Change detection data
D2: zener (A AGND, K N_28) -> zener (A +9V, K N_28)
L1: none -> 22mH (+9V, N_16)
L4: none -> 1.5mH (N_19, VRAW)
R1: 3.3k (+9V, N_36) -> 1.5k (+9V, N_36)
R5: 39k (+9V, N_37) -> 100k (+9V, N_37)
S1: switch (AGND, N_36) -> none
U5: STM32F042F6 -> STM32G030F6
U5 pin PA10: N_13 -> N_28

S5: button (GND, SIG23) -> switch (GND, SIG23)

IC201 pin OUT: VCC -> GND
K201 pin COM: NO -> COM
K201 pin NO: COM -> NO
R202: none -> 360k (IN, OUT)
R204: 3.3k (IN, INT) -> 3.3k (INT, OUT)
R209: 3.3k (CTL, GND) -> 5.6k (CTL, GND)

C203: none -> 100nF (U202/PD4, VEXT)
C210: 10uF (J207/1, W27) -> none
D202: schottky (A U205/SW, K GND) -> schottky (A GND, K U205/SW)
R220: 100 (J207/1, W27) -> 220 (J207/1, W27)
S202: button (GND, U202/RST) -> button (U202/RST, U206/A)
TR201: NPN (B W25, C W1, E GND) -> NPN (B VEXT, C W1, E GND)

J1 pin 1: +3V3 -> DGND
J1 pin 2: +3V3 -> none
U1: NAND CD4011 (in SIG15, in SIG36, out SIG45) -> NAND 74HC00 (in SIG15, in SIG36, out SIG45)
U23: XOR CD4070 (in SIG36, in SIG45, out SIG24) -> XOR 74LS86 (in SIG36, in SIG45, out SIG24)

-- EXERCISE --
Set down the line that contains "J1 pin 1: +3V3 -> DGND" exactly. Do the same for each later line of the data, through the end, and add nothing.

-- ANSWER SPACE --
J1 pin 1: +3V3 -> DGND
J1 pin 2: +3V3 -> none
U1: NAND CD4011 (in SIG15, in SIG36, out SIG45) -> NAND 74HC00 (in SIG15, in SIG36, out SIG45)
U23: XOR CD4070 (in SIG36, in SIG45, out SIG24) -> XOR 74LS86 (in SIG36, in SIG45, out SIG24)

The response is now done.